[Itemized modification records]
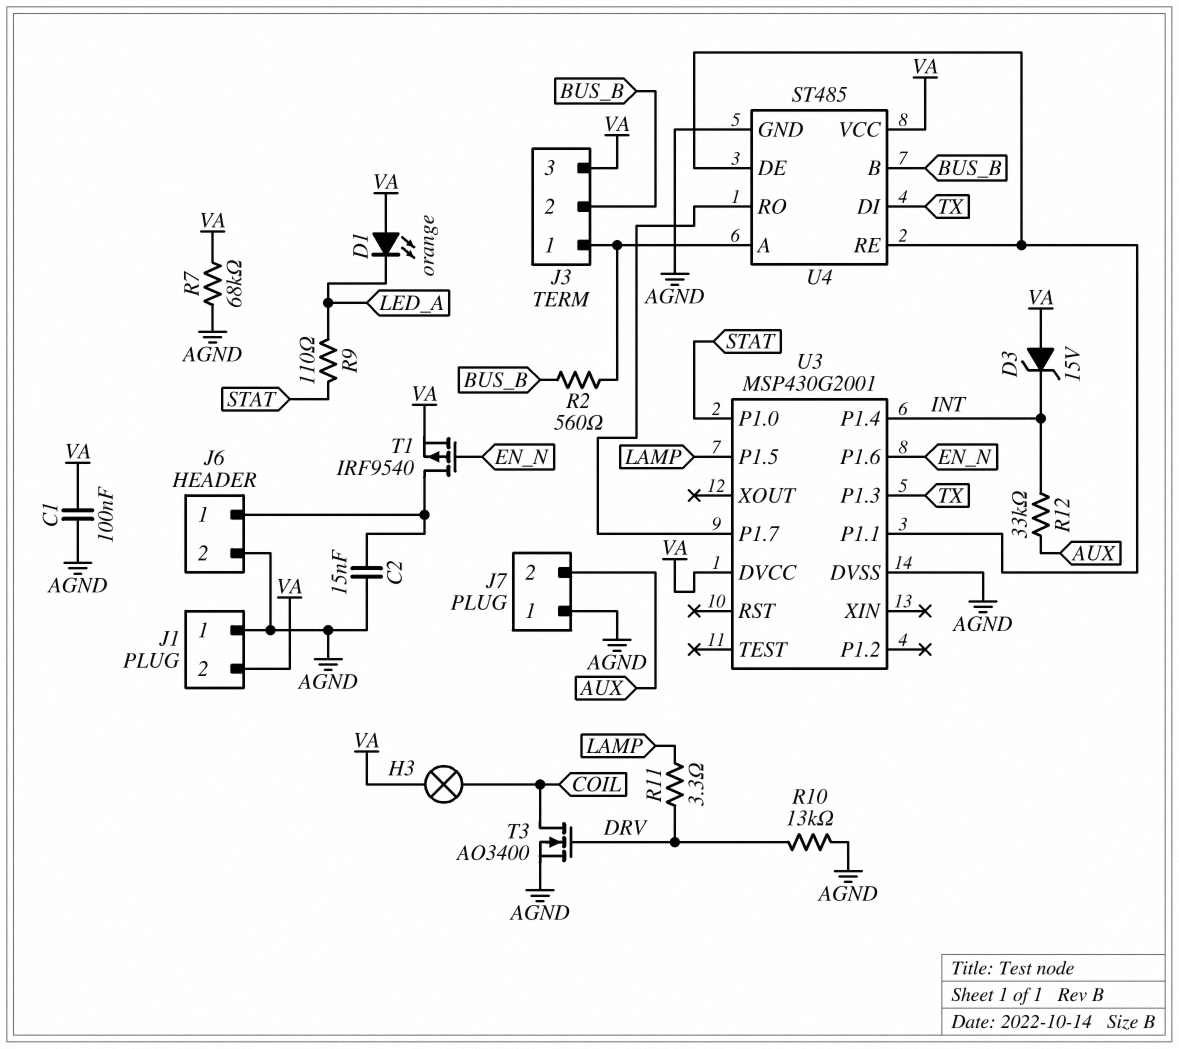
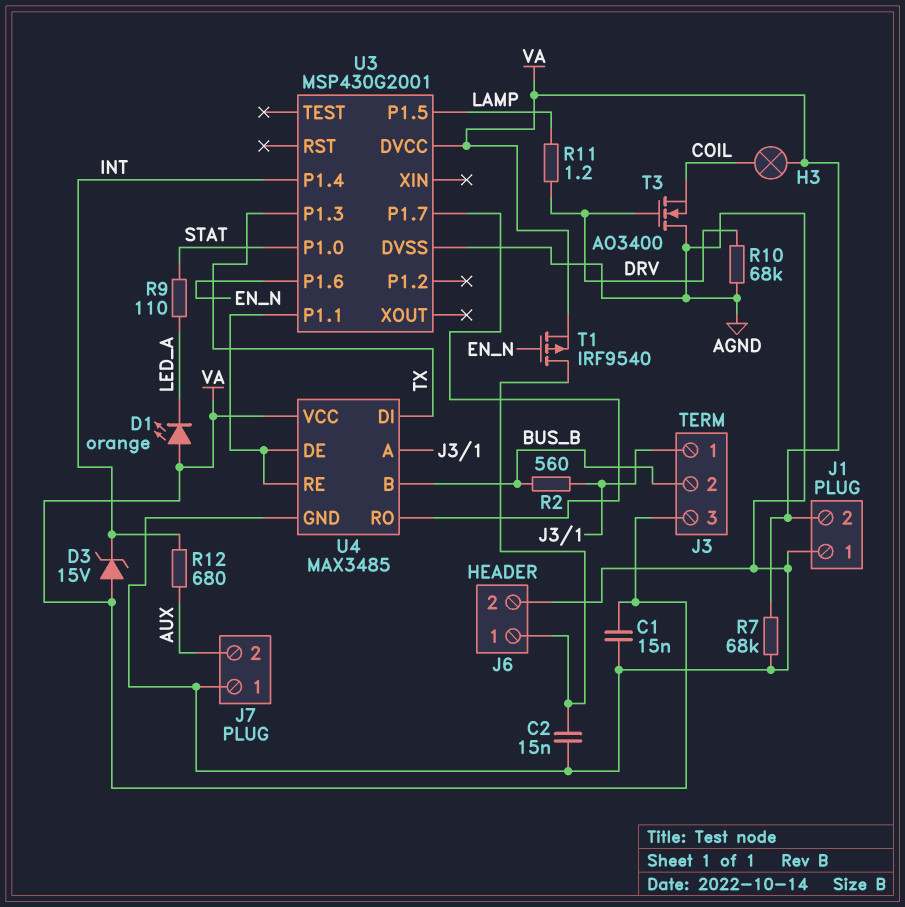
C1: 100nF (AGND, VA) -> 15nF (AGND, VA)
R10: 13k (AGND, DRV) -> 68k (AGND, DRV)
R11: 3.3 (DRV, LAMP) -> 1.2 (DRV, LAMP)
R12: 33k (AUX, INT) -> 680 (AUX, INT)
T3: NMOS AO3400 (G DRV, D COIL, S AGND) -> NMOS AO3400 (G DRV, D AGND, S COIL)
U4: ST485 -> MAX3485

§ Task brief
Report every line of the entries that carries the word "AGND".

§ Response to this exercise
C1: 100nF (AGND, VA) -> 15nF (AGND, VA)
R10: 13k (AGND, DRV) -> 68k (AGND, DRV)
T3: NMOS AO3400 (G DRV, D COIL, S AGND) -> NMOS AO3400 (G DRV, D AGND, S COIL)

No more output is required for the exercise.